▸ **WHAT YOU NEED TO DO**
Once the line containing "Someone repainted the" is reached in the listing below, reproduce it and all later lines through the final one exactly, but omit any pictures.

▸ **EXERCISE DATA**
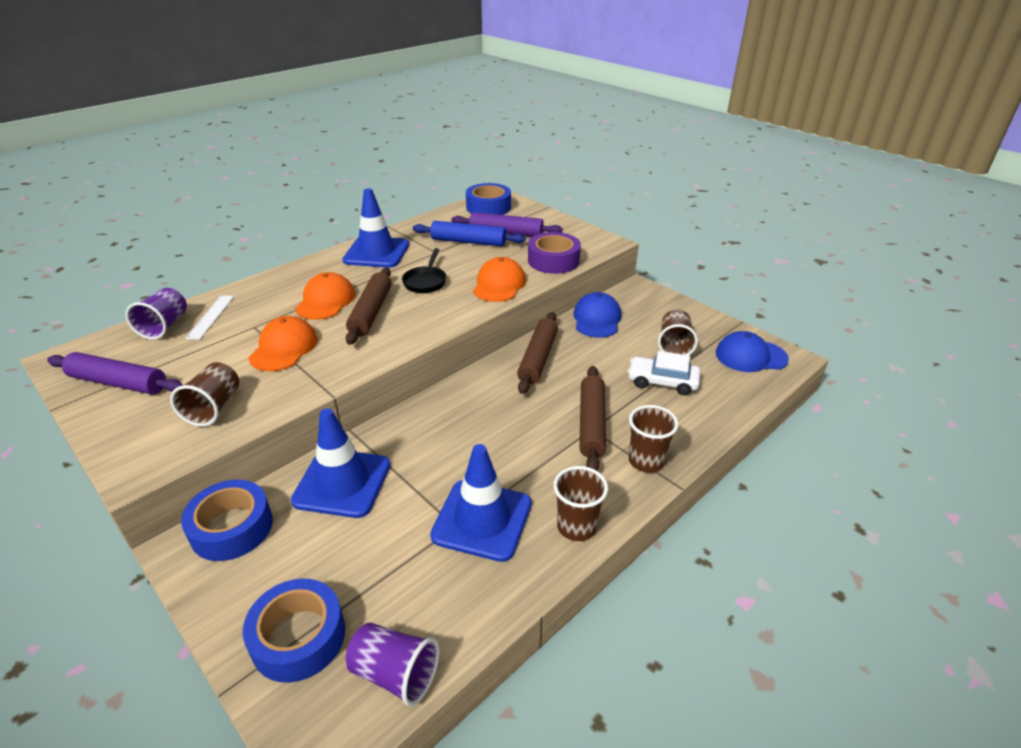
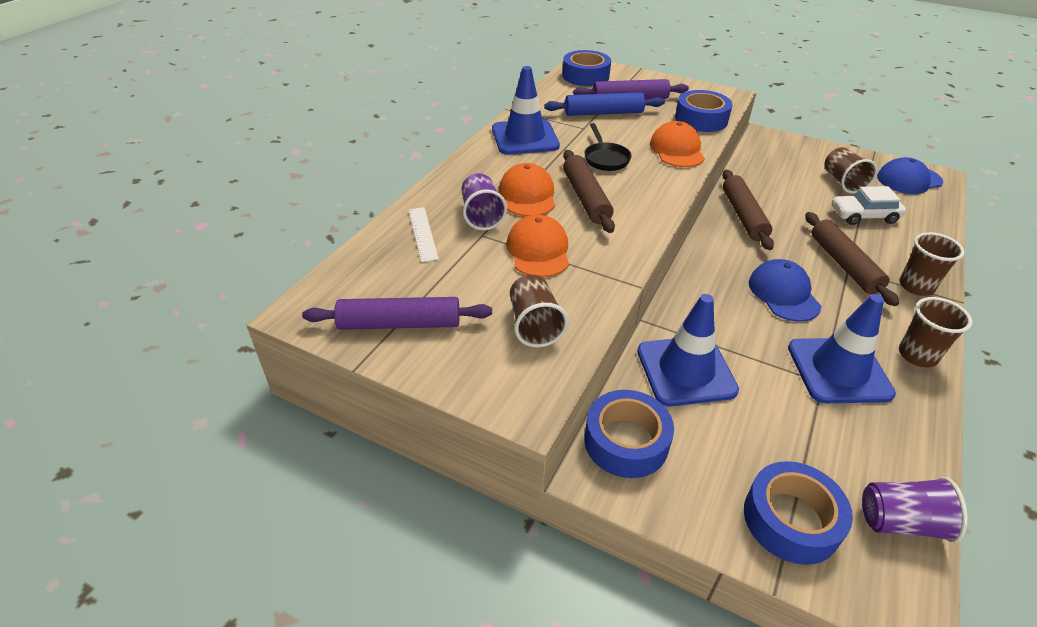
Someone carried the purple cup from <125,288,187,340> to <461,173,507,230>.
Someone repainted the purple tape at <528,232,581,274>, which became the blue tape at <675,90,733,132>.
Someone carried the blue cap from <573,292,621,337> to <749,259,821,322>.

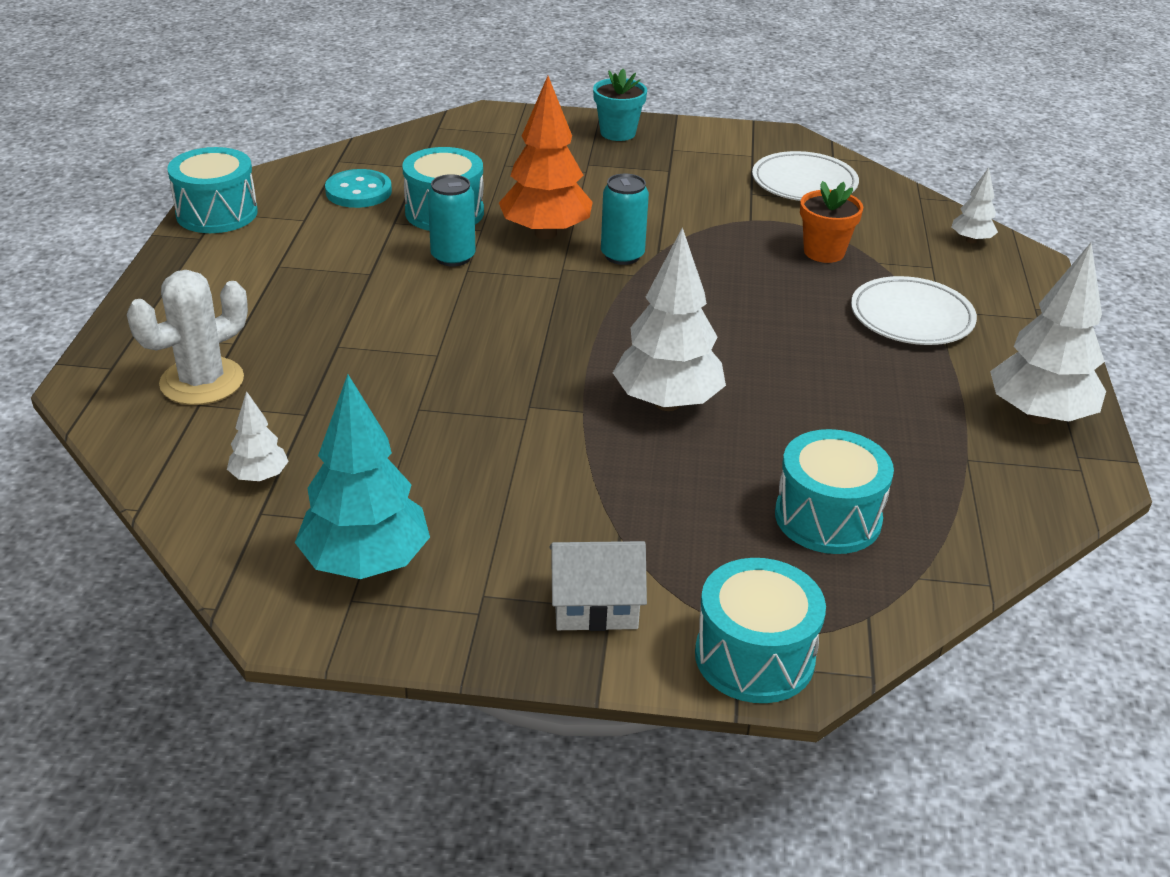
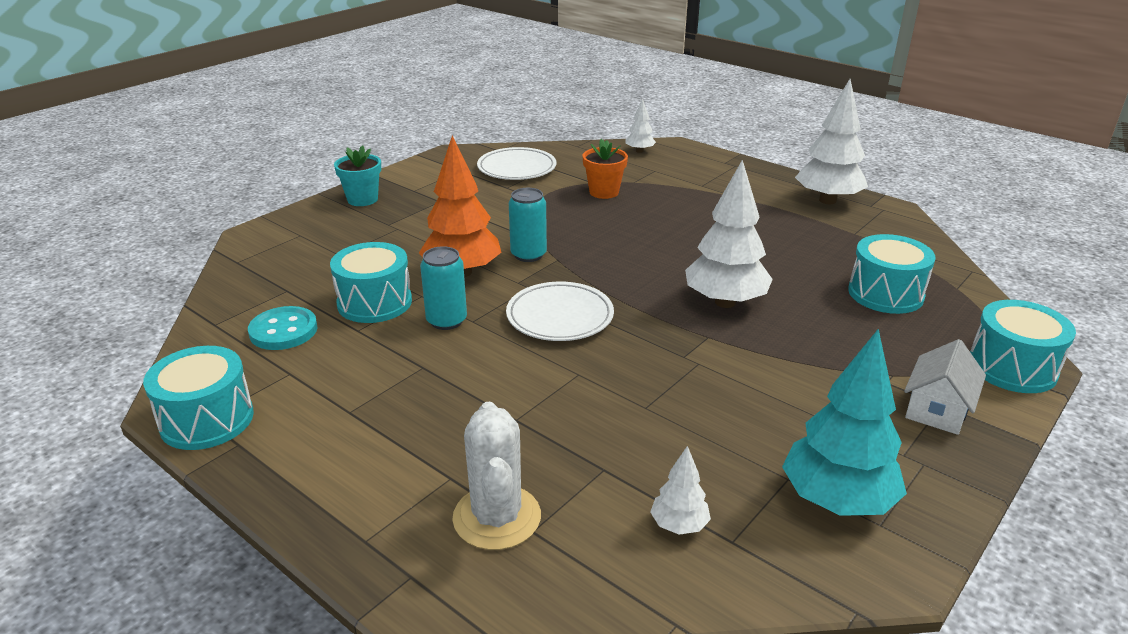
Someone carried the white plate from <851,276,977,345> to <506,282,614,341>.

▸ **WRITTEN SOLUTION**
Someone repainted the purple tape at <528,232,581,274>, which became the blue tape at <675,90,733,132>.
Someone carried the blue cap from <573,292,621,337> to <749,259,821,322>.

Someone carried the white plate from <851,276,977,345> to <506,282,614,341>.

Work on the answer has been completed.